WHAT YOU SHOULD DO: Copy out, from the data below, each line in which the word "green" occurs.

GIVEN MATERIAL:

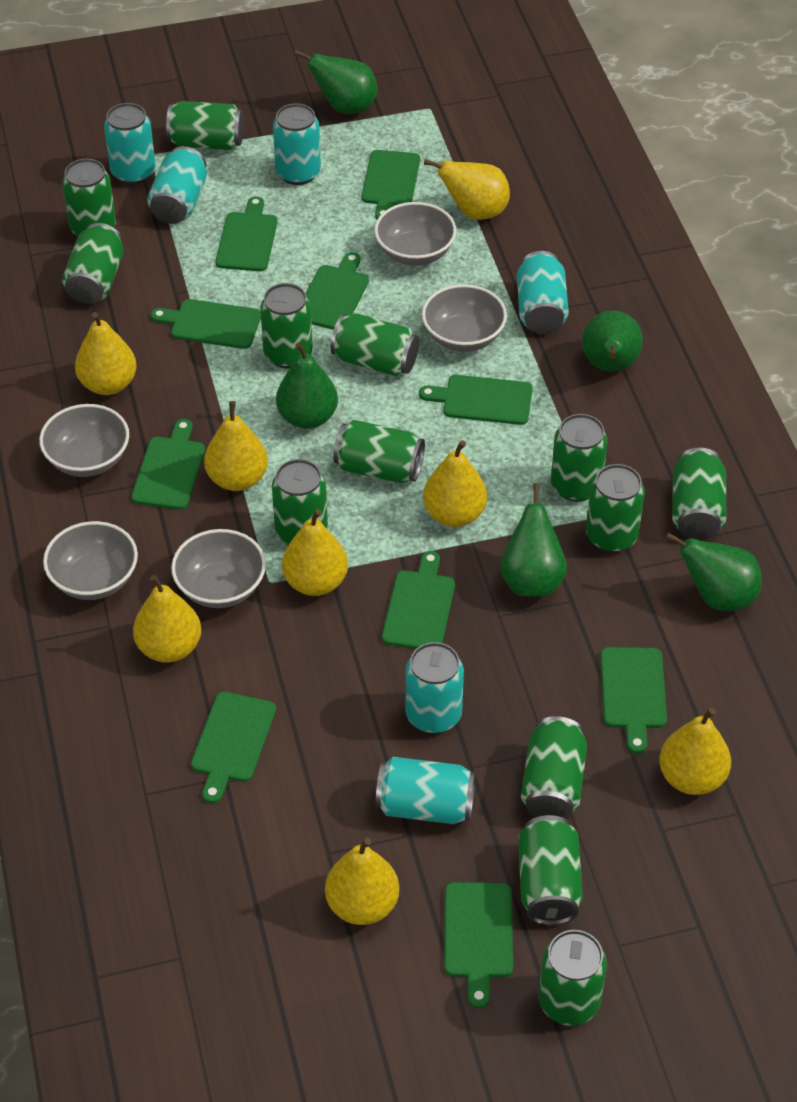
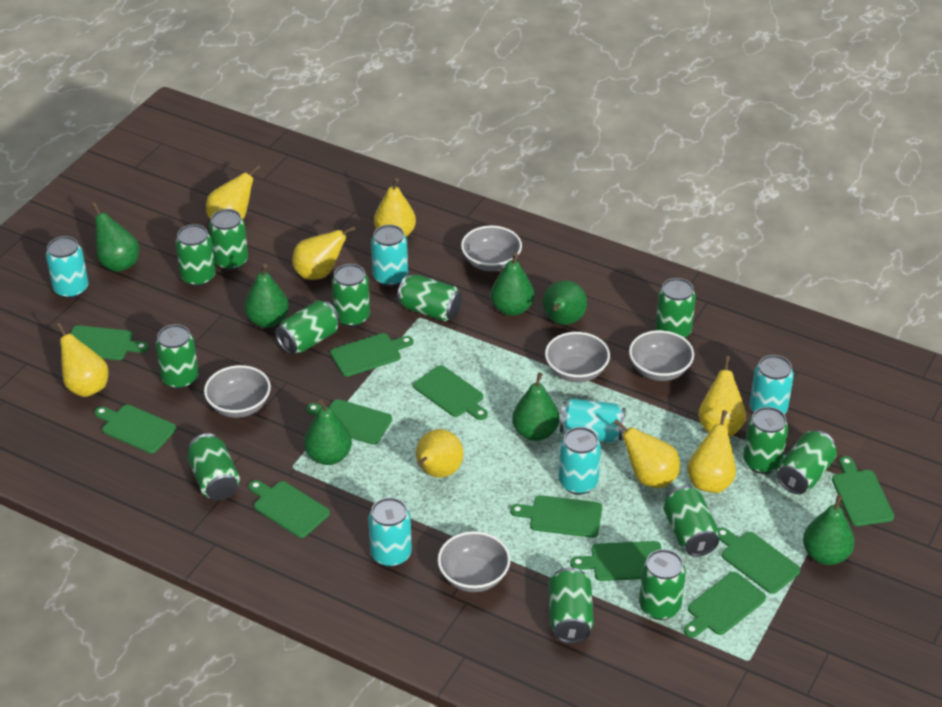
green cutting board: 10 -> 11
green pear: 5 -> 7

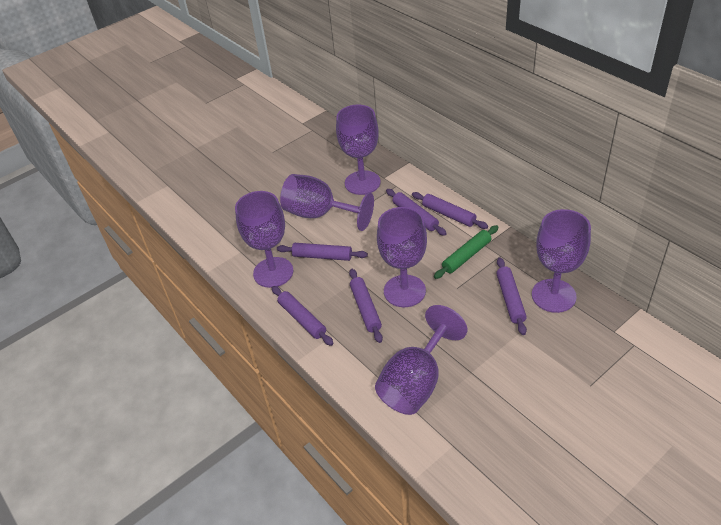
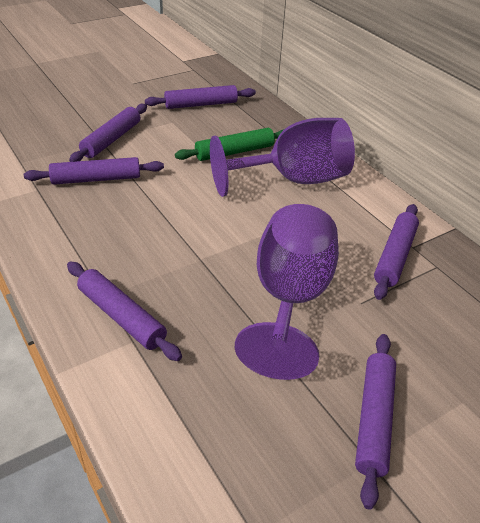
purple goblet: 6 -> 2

COMPLETED TASK:
green cutting board: 10 -> 11
green pear: 5 -> 7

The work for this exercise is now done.